----- Provided data

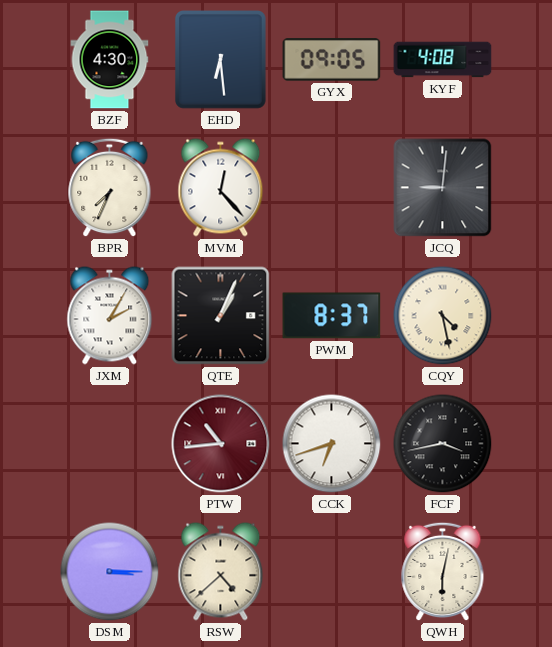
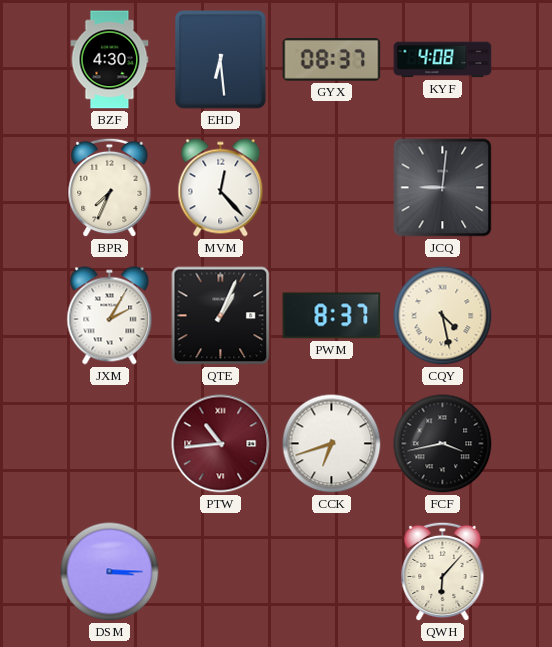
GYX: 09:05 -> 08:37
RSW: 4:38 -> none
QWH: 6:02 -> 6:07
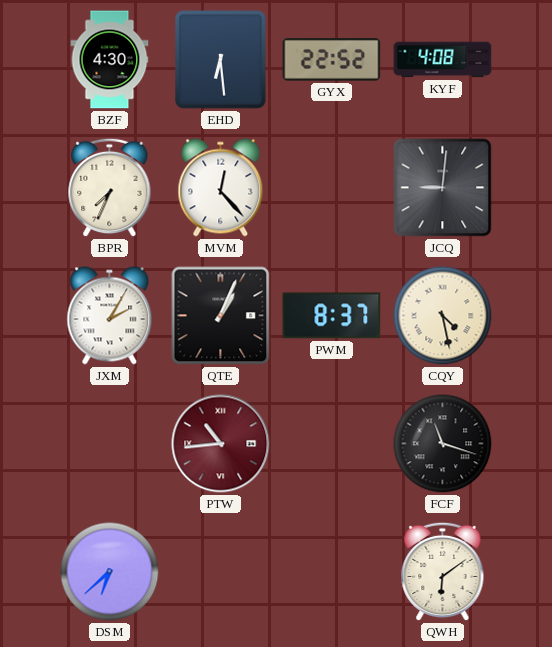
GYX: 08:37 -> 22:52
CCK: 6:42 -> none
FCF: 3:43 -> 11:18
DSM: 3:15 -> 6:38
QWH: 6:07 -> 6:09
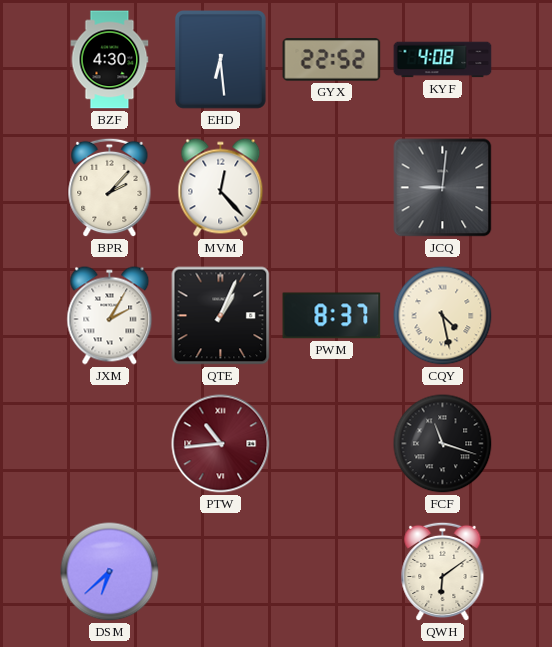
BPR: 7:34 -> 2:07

----------

Problem to work on = Copy out every text line from the data above, character for character and in the original order, leaving out the pictures.

Reply to the task =
GYX: 09:05 -> 08:37
RSW: 4:38 -> none
QWH: 6:02 -> 6:07
GYX: 08:37 -> 22:52
CCK: 6:42 -> none
FCF: 3:43 -> 11:18
DSM: 3:15 -> 6:38
QWH: 6:07 -> 6:09
BPR: 7:34 -> 2:07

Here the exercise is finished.